DATA FOR PROCESSING below:

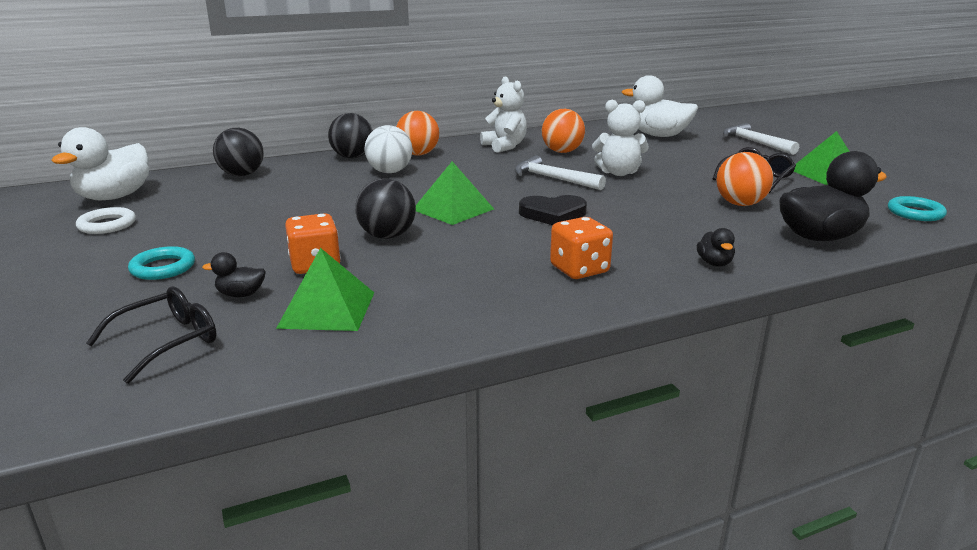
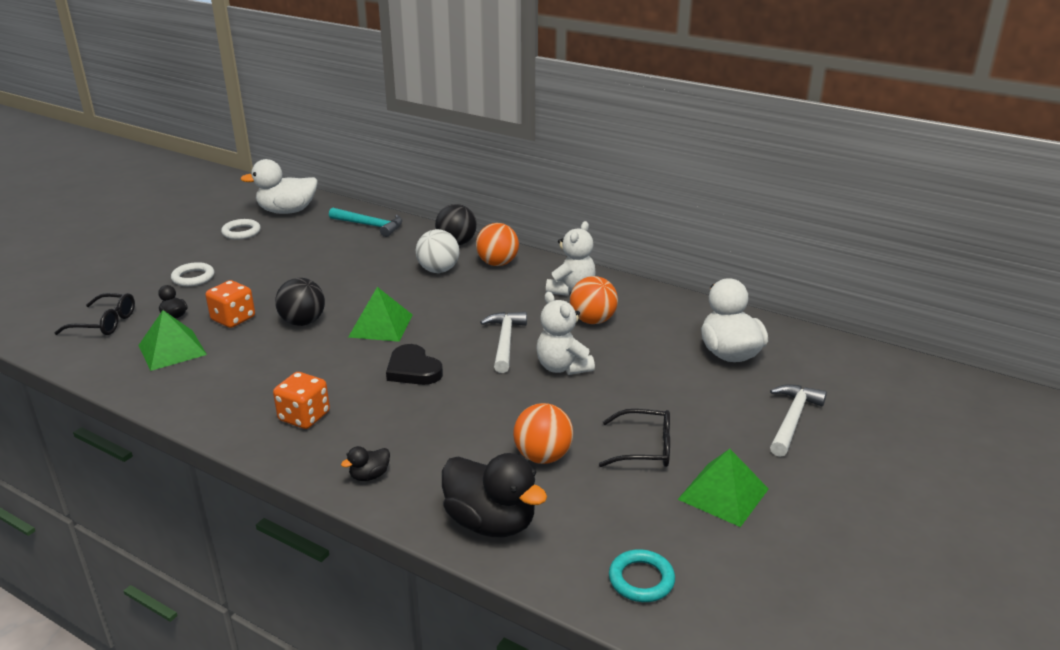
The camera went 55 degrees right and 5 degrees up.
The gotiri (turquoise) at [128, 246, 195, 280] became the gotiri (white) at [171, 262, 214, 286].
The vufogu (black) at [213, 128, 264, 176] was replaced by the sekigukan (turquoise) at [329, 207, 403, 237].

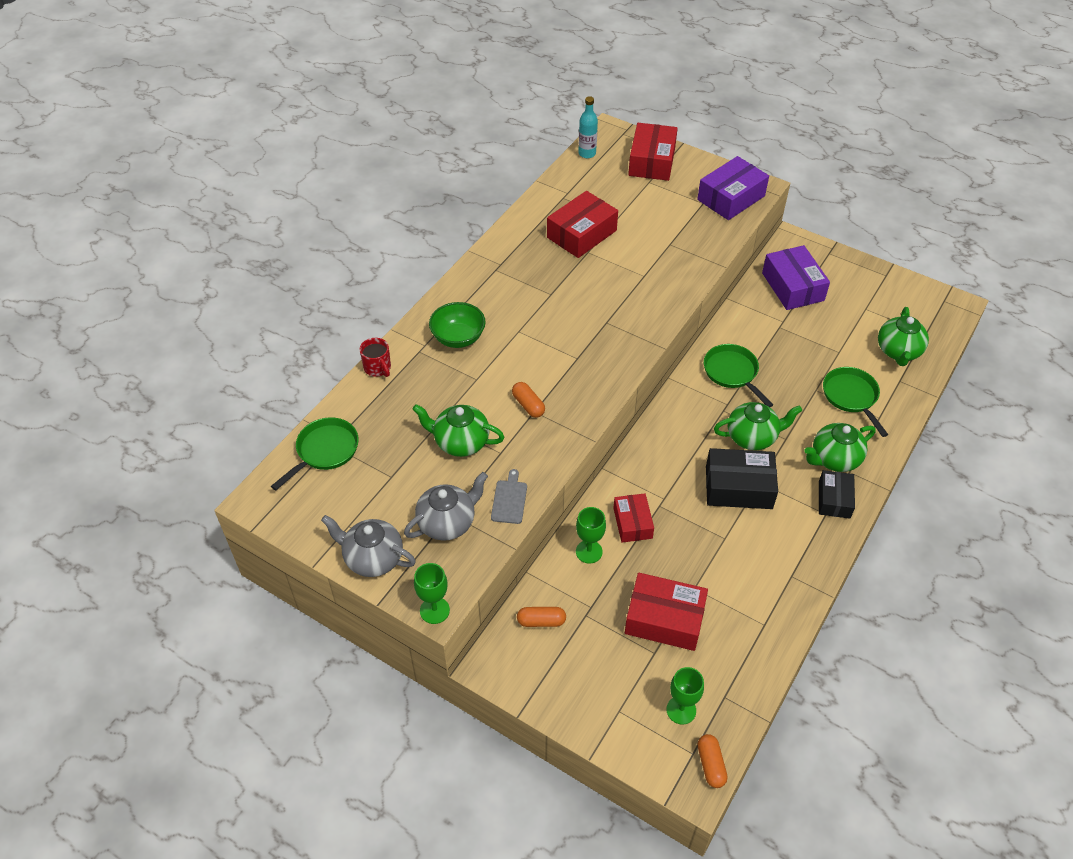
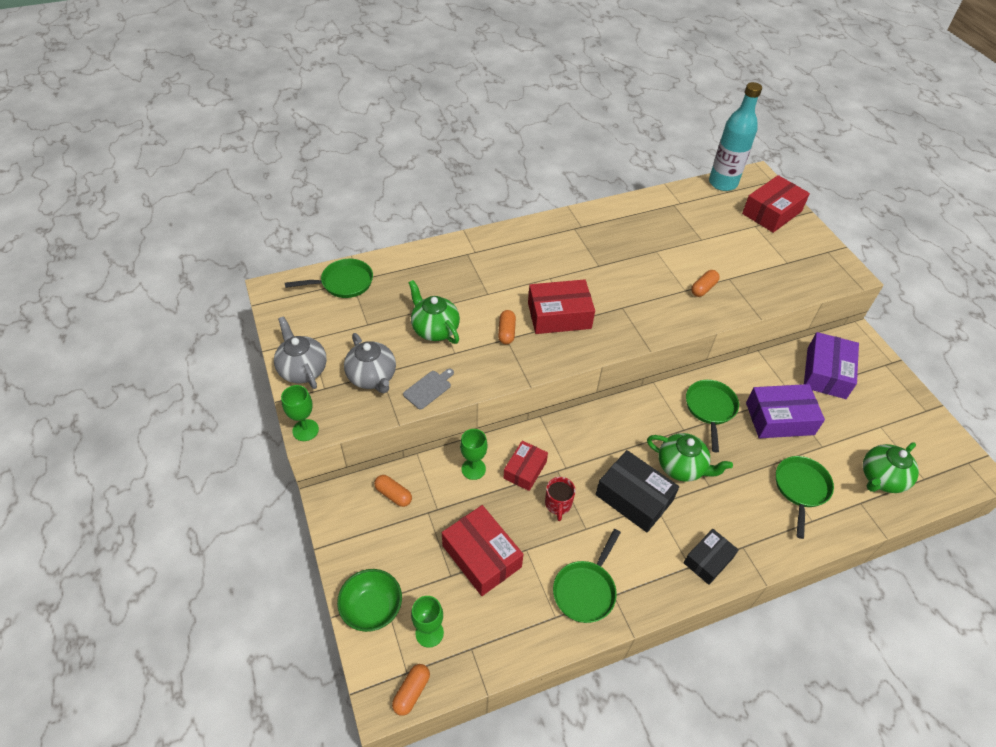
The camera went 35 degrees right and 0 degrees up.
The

End of DATA FOR PROCESSING.

● **EXERCISE OBJECTIVE**
All of the material above should be written out exactly as given, minus any images.

● **SOLUTION TO THIS PROBLEM**
The camera went 55 degrees right and 5 degrees up.
The gotiri (turquoise) at [128, 246, 195, 280] became the gotiri (white) at [171, 262, 214, 286].
The vufogu (black) at [213, 128, 264, 176] was replaced by the sekigukan (turquoise) at [329, 207, 403, 237].

The camera went 35 degrees right and 0 degrees up.
The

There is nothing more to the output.